> **Directions**: The result should be the lines from the one holding "turquoise stacking toy" to the final line of the records below, repeated exactly and with no pictures.

Data listing START

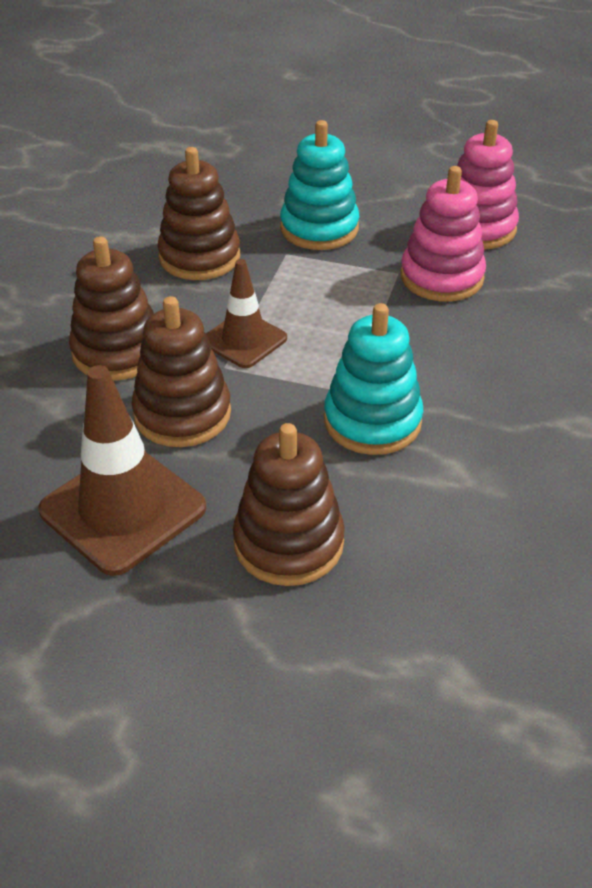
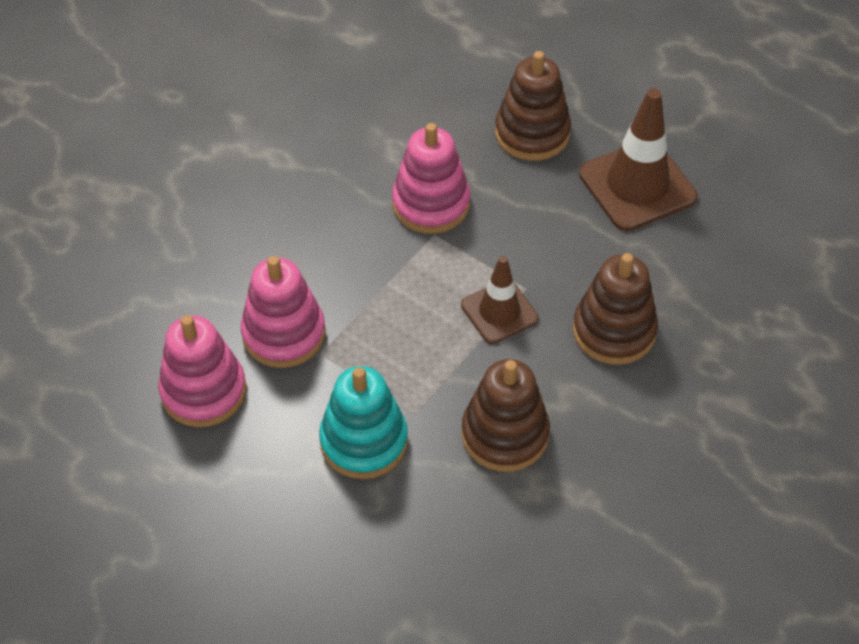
camera: 160 degrees left, 10 degrees up
brown stacking toy [132,296,231,447] -> none
turquoise stacking toy [324,303,423,455] -> pink stacking toy [392,123,471,234]

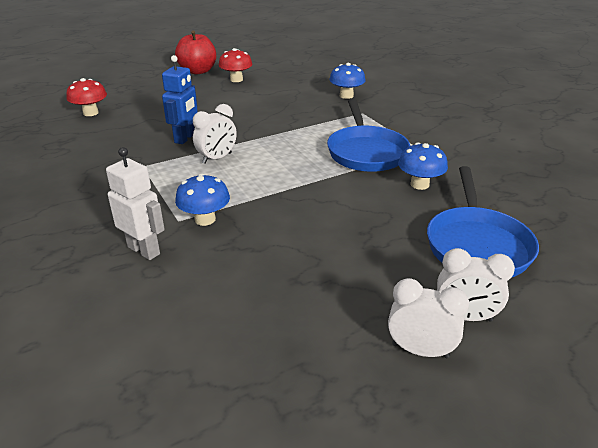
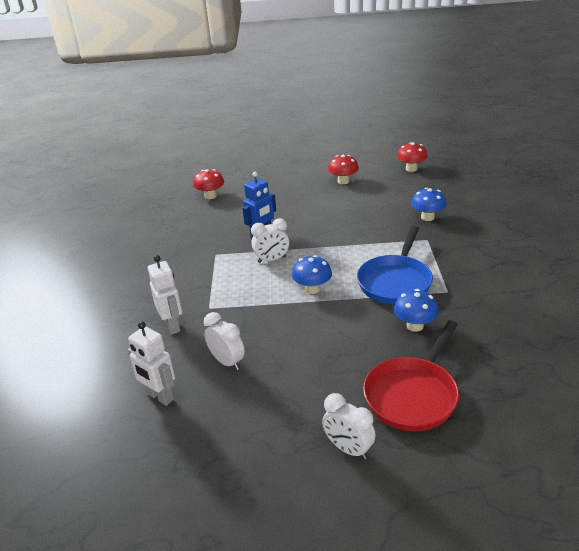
camera: 30 degrees right, 0 degrees up
red apple [175,31,216,75] -> none
blue mushroom [175,174,230,226] -> blue mushroom moved to [292,255,332,294]
white clock [388,278,469,358] -> white clock moved to [204,312,245,370]
blue pan [427,166,539,278] -> red pan [363,320,459,432]
none -> white robot [127,321,175,406]
none -> red mushroom [397,142,428,172]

Data listing END

> **Exercise response**:
turquoise stacking toy [324,303,423,455] -> pink stacking toy [392,123,471,234]

camera: 30 degrees right, 0 degrees up
red apple [175,31,216,75] -> none
blue mushroom [175,174,230,226] -> blue mushroom moved to [292,255,332,294]
white clock [388,278,469,358] -> white clock moved to [204,312,245,370]
blue pan [427,166,539,278] -> red pan [363,320,459,432]
none -> white robot [127,321,175,406]
none -> red mushroom [397,142,428,172]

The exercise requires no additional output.